• WORK TASK:
Using the records below, repeat exactly the lines from the one holding "(275, 137) = (261, 168): black" through the one holding "(572, 482) = (430, 515): orange", both ends included, and no others.

EXTRACTED MATERIAL START

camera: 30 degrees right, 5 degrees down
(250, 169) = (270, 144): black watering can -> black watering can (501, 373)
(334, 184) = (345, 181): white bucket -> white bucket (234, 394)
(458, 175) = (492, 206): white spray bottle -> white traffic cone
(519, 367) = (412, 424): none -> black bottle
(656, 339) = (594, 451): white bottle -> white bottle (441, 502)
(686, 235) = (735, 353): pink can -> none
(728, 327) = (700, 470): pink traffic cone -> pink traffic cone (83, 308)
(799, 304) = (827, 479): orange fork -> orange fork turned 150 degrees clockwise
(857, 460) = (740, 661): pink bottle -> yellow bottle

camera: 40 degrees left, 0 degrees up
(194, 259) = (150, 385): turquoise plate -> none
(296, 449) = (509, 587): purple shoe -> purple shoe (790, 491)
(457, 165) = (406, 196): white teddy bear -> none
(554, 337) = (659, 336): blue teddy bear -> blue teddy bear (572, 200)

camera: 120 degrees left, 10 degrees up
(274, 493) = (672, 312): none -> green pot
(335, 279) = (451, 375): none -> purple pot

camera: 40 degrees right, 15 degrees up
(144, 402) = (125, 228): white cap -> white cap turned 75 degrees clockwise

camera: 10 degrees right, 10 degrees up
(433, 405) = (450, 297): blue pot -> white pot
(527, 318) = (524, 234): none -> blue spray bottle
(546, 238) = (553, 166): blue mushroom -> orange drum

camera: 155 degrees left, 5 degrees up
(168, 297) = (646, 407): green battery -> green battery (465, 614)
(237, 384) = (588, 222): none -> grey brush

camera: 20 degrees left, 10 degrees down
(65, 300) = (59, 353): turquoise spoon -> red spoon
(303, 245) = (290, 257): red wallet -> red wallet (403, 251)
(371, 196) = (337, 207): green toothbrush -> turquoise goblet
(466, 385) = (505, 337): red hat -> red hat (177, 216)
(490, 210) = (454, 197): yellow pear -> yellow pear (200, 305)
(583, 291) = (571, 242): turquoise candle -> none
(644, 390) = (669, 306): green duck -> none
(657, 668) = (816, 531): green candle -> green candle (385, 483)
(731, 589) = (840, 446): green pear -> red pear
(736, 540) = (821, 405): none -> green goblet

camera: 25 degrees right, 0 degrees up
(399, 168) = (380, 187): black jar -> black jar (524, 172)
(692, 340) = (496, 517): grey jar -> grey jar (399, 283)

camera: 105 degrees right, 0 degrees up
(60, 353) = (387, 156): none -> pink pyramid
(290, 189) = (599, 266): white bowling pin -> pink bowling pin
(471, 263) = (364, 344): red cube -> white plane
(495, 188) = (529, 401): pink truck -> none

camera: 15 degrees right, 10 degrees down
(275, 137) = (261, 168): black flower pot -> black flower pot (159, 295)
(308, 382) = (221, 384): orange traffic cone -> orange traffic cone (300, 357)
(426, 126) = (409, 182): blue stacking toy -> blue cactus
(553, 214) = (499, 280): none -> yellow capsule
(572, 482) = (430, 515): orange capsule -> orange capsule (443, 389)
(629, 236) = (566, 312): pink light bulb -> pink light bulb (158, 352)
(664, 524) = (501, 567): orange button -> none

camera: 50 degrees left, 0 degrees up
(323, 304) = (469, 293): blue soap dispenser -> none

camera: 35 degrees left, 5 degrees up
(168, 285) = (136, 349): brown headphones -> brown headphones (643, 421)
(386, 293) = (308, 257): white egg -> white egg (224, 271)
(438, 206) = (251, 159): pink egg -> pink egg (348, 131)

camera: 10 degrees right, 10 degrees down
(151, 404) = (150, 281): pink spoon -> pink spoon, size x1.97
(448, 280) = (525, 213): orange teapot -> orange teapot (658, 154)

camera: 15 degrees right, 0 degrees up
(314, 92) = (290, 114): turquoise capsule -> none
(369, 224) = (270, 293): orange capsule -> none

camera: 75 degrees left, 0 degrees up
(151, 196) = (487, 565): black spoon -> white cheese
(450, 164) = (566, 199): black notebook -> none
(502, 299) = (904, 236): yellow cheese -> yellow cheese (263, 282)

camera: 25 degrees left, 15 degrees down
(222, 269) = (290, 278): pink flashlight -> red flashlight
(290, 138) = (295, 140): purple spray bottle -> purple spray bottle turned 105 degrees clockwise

EXTRACTED MATERIAL END

• SOLVED PROBLEM:
(275, 137) = (261, 168): black flower pot -> black flower pot (159, 295)
(308, 382) = (221, 384): orange traffic cone -> orange traffic cone (300, 357)
(426, 126) = (409, 182): blue stacking toy -> blue cactus
(553, 214) = (499, 280): none -> yellow capsule
(572, 482) = (430, 515): orange capsule -> orange capsule (443, 389)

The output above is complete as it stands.